* WHAT THE TASK ASKS: From the entries below, reproduce exactly the line containing "(88, 234) = (698, 468): yellow", the line containing "(147, 289) = (824, 378): green", and every line in between, with nothing added.

________________________

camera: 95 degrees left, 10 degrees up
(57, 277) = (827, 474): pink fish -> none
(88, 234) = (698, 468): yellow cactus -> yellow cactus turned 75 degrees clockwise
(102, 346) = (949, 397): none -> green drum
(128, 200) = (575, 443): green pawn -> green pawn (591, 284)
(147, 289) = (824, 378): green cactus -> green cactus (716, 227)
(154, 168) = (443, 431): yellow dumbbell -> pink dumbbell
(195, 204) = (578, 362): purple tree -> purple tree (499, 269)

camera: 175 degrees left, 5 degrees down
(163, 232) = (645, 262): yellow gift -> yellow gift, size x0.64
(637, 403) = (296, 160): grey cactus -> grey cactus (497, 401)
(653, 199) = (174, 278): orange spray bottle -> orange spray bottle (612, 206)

________________________

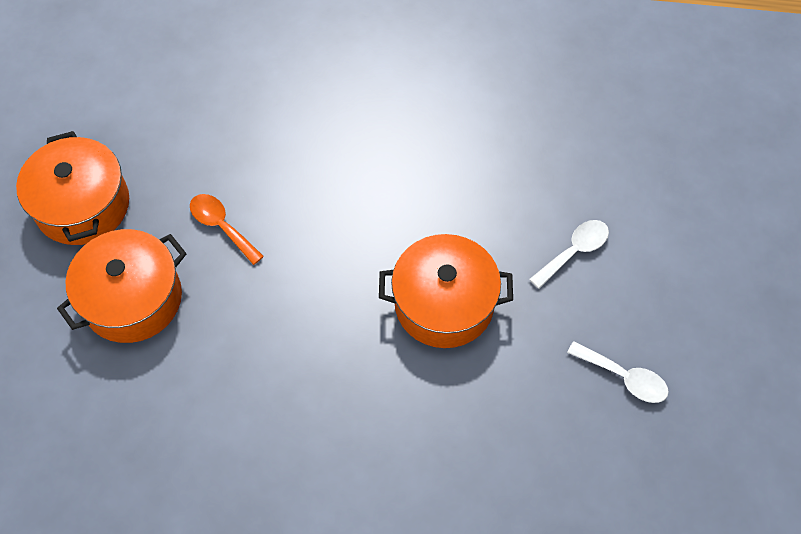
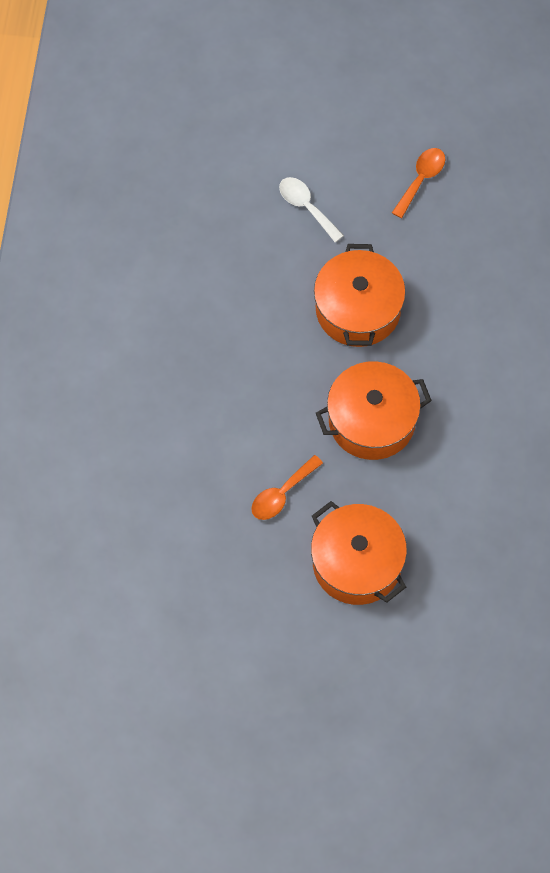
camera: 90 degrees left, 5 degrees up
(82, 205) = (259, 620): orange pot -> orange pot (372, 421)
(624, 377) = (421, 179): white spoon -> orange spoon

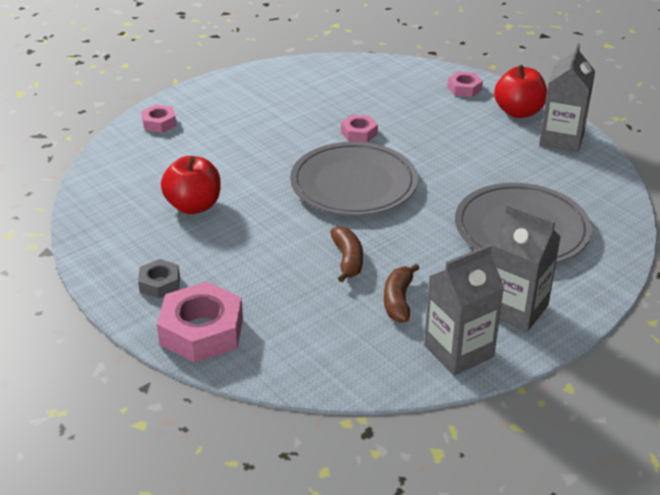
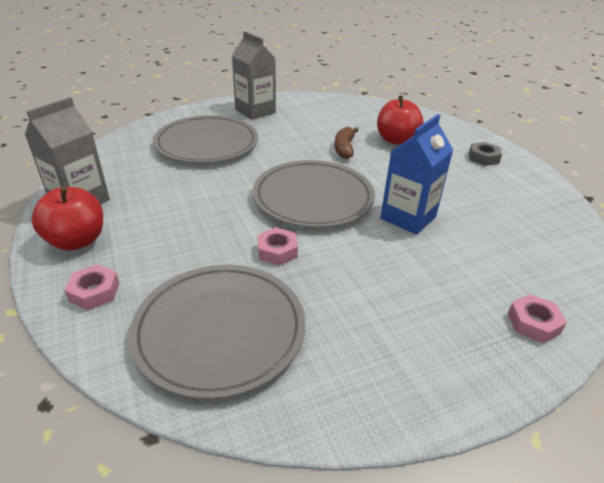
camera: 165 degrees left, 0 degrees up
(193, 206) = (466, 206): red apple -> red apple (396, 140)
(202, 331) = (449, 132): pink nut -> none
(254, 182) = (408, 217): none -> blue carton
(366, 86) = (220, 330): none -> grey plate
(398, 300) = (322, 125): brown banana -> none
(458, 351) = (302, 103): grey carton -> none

________________________

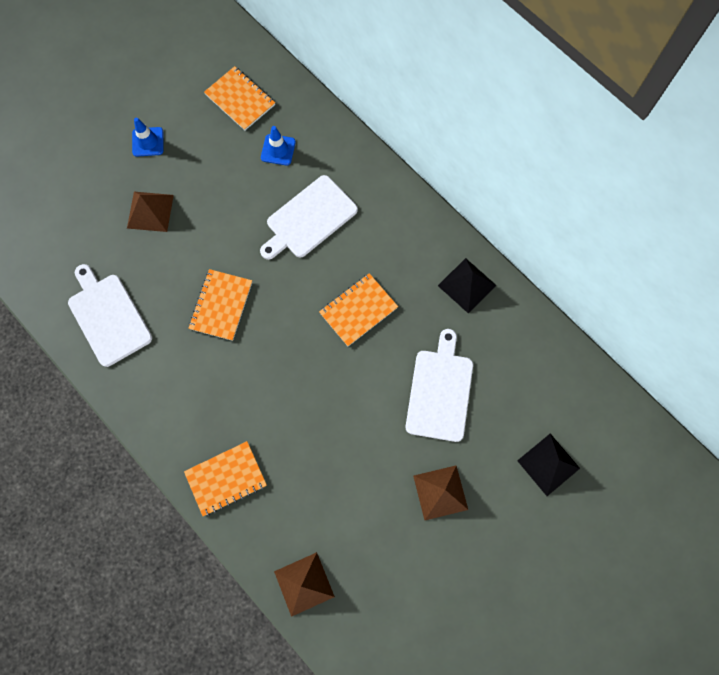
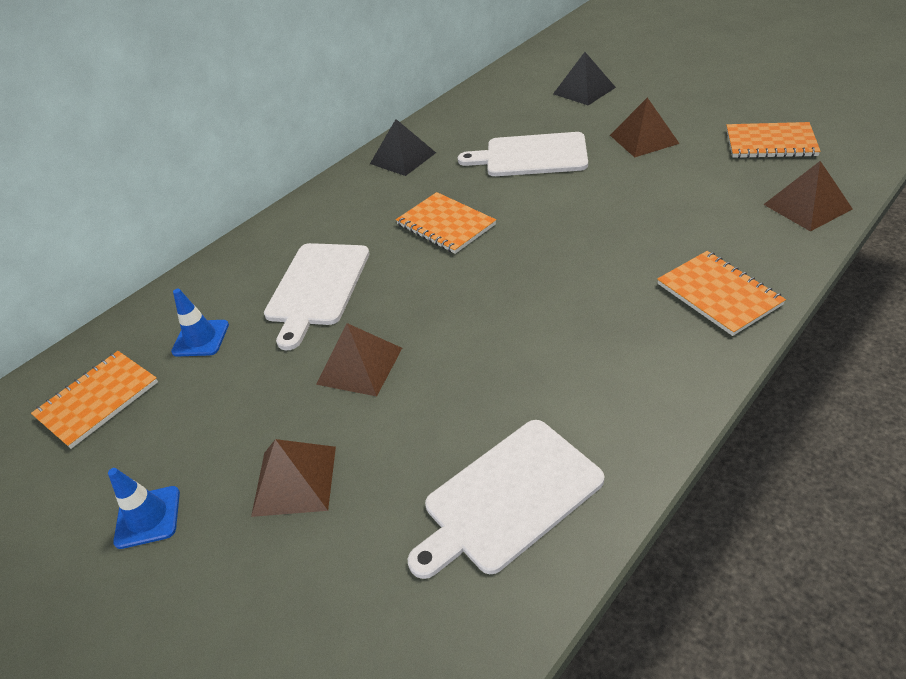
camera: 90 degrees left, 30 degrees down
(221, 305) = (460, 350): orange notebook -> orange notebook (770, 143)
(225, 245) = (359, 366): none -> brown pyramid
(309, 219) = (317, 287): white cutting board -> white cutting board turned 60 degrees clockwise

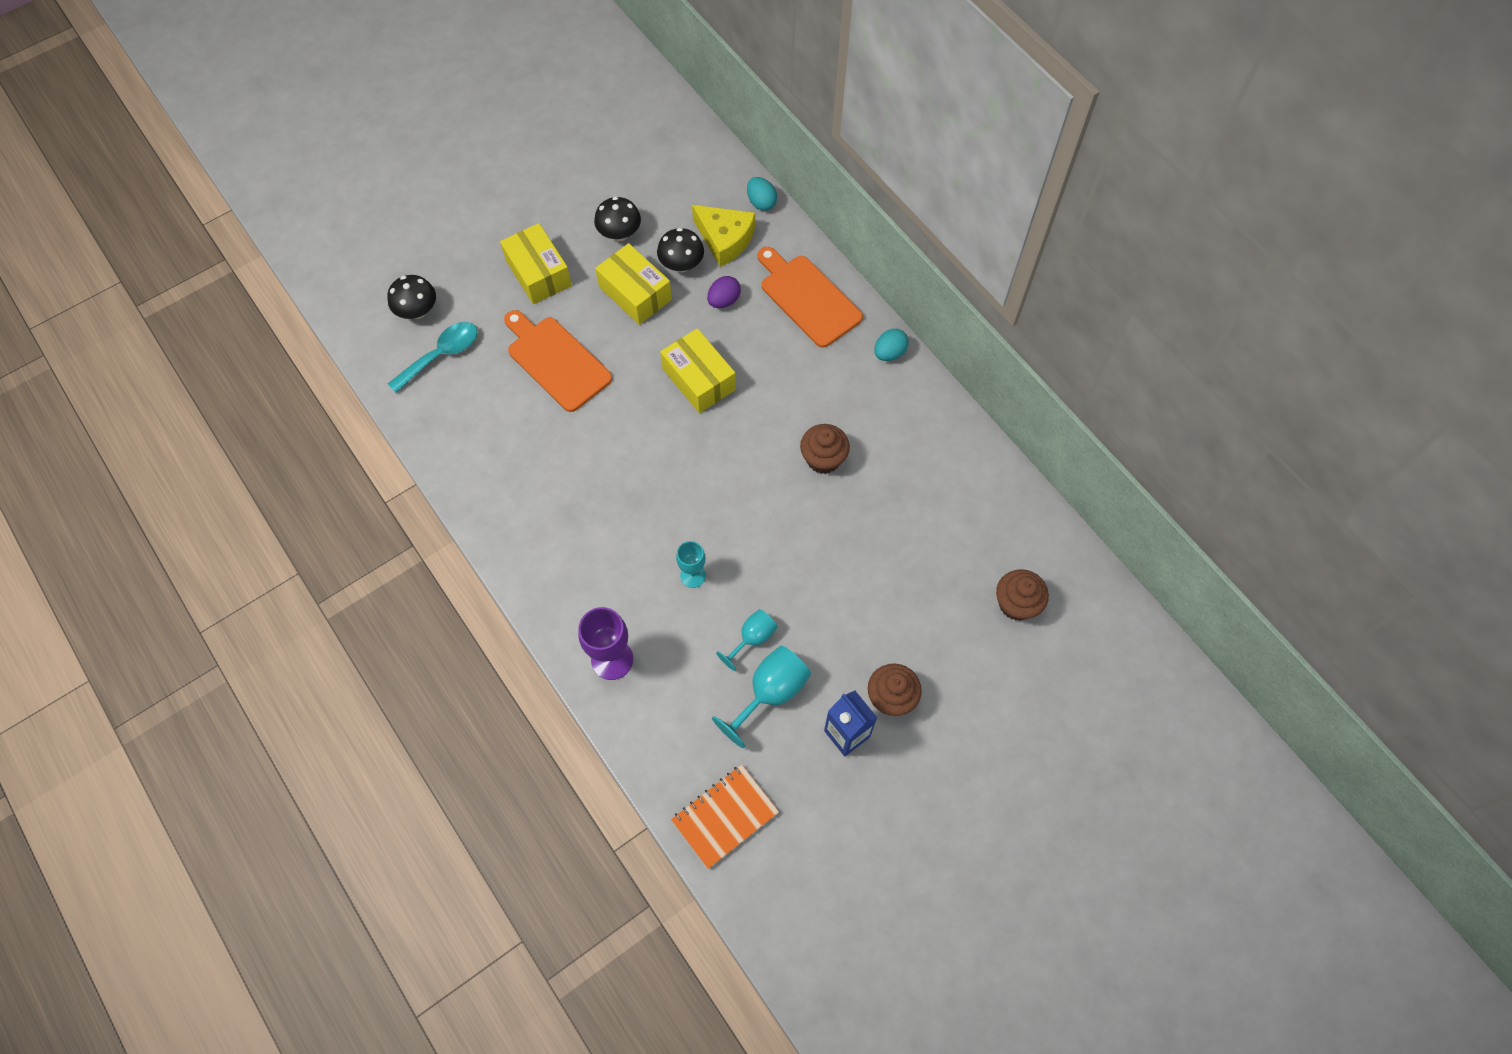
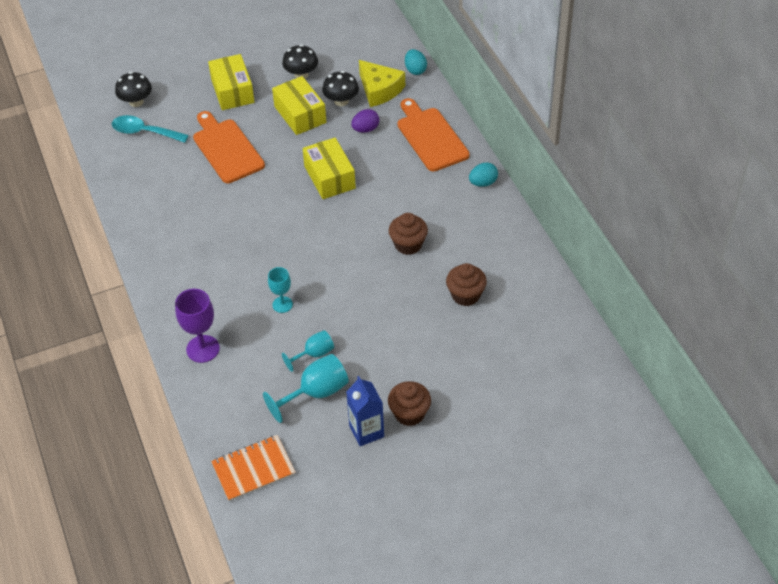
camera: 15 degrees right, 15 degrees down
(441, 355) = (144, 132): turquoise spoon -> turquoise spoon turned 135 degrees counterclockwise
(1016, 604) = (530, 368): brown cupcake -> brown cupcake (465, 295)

________________________

* SOLUTION TO THE EXERCISE:
(88, 234) = (698, 468): yellow cactus -> yellow cactus turned 75 degrees clockwise
(102, 346) = (949, 397): none -> green drum
(128, 200) = (575, 443): green pawn -> green pawn (591, 284)
(147, 289) = (824, 378): green cactus -> green cactus (716, 227)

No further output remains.